▶ [Instructions to follow]: In the entries below, every line that contains "none" must be located and copied.

▶ [Change detection outputs]:
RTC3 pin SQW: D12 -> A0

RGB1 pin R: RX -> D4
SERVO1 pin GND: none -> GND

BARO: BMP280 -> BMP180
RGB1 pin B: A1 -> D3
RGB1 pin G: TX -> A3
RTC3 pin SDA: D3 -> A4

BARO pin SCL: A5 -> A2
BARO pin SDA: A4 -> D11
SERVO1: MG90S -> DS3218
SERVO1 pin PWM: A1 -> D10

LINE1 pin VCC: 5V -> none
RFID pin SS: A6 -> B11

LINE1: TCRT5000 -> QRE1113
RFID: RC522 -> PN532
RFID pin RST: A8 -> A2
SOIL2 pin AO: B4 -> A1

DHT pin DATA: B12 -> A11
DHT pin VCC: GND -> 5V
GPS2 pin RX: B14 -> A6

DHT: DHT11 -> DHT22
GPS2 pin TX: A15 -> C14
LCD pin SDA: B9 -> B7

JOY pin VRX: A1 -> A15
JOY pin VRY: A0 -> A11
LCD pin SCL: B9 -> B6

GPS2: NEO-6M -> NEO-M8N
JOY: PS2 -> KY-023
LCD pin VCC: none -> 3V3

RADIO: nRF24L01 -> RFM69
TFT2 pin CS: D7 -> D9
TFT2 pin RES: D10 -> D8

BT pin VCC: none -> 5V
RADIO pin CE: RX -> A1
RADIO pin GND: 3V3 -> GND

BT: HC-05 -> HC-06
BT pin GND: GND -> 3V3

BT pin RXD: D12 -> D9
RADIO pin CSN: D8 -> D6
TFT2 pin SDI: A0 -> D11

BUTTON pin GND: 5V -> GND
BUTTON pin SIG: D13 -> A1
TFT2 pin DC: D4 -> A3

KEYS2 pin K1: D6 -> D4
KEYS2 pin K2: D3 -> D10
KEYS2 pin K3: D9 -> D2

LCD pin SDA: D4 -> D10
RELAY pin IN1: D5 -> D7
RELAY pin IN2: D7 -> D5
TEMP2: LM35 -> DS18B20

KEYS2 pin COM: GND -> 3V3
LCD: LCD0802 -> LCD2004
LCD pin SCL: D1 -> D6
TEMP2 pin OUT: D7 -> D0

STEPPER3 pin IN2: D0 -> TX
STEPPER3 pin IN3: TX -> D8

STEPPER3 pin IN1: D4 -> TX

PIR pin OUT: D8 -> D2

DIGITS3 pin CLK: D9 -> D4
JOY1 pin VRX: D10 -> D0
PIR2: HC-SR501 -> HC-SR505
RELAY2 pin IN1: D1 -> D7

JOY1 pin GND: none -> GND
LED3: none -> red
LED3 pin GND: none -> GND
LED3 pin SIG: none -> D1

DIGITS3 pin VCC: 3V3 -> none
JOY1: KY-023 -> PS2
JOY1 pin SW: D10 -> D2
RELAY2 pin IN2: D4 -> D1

▶ [Task output]:
SERVO1 pin GND: none -> GND
LINE1 pin VCC: 5V -> none
LCD pin VCC: none -> 3V3
BT pin VCC: none -> 5V
JOY1 pin GND: none -> GND
LED3: none -> red
LED3 pin GND: none -> GND
LED3 pin SIG: none -> D1
DIGITS3 pin VCC: 3V3 -> none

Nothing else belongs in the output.